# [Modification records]
=== Section Start ===

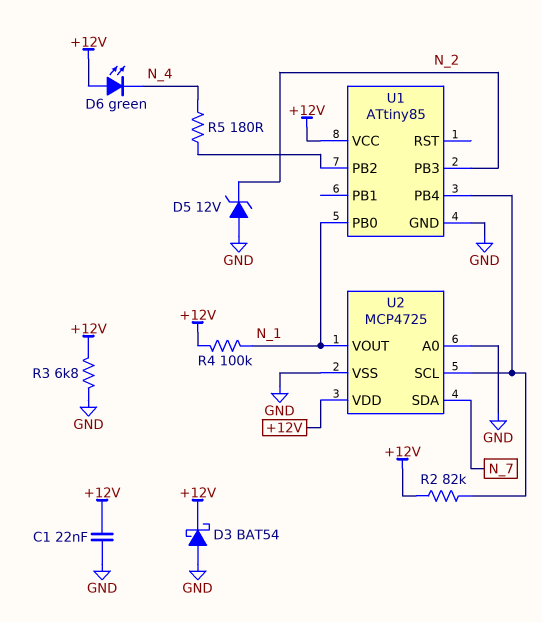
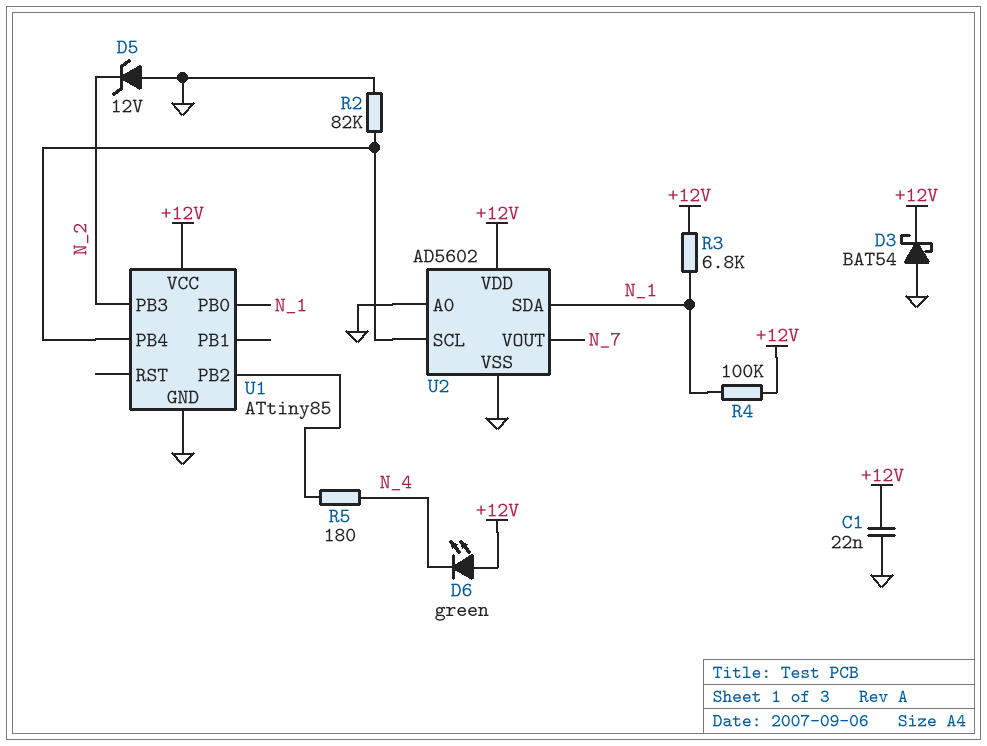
R2: 82k (+12V, U1/PB4) -> 82k (GND, U1/PB4)
R3: 6.8k (+12V, GND) -> 6.8k (+12V, N_1)
U2: MCP4725 -> AD5602
U2 pin SDA: N_7 -> N_1
U2 pin VOUT: N_1 -> N_7

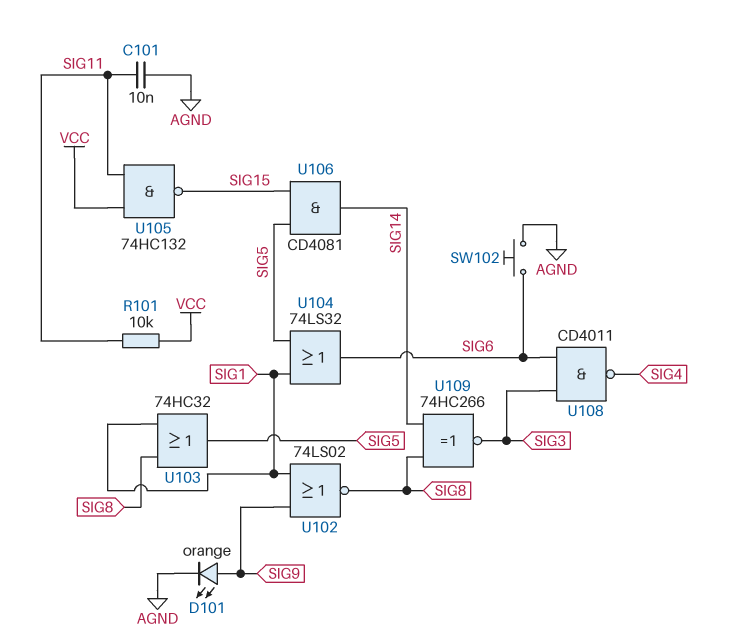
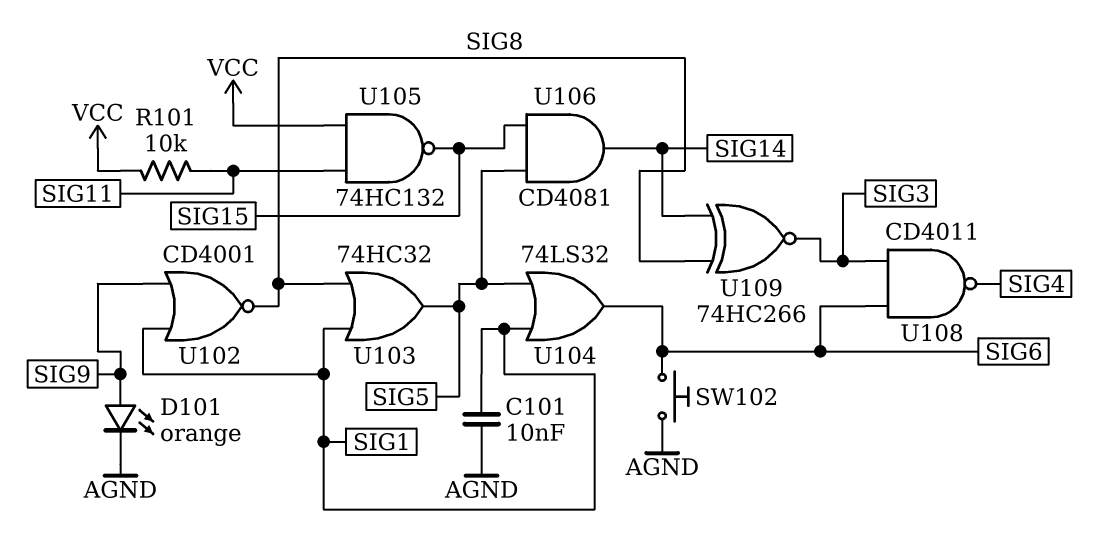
C101: 10nF (AGND, SIG11) -> 10nF (AGND, SIG1)
U102: NOR 74LS02 (in SIG1, in SIG9, out SIG8) -> NOR CD4001 (in SIG1, in SIG9, out SIG8)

=== Section End ===

# [Exercise prompt]
Reproduce each entry exactly as given; no pictures, please.

# [Exercise answer]
R2: 82k (+12V, U1/PB4) -> 82k (GND, U1/PB4)
R3: 6.8k (+12V, GND) -> 6.8k (+12V, N_1)
U2: MCP4725 -> AD5602
U2 pin SDA: N_7 -> N_1
U2 pin VOUT: N_1 -> N_7

C101: 10nF (AGND, SIG11) -> 10nF (AGND, SIG1)
U102: NOR 74LS02 (in SIG1, in SIG9, out SIG8) -> NOR CD4001 (in SIG1, in SIG9, out SIG8)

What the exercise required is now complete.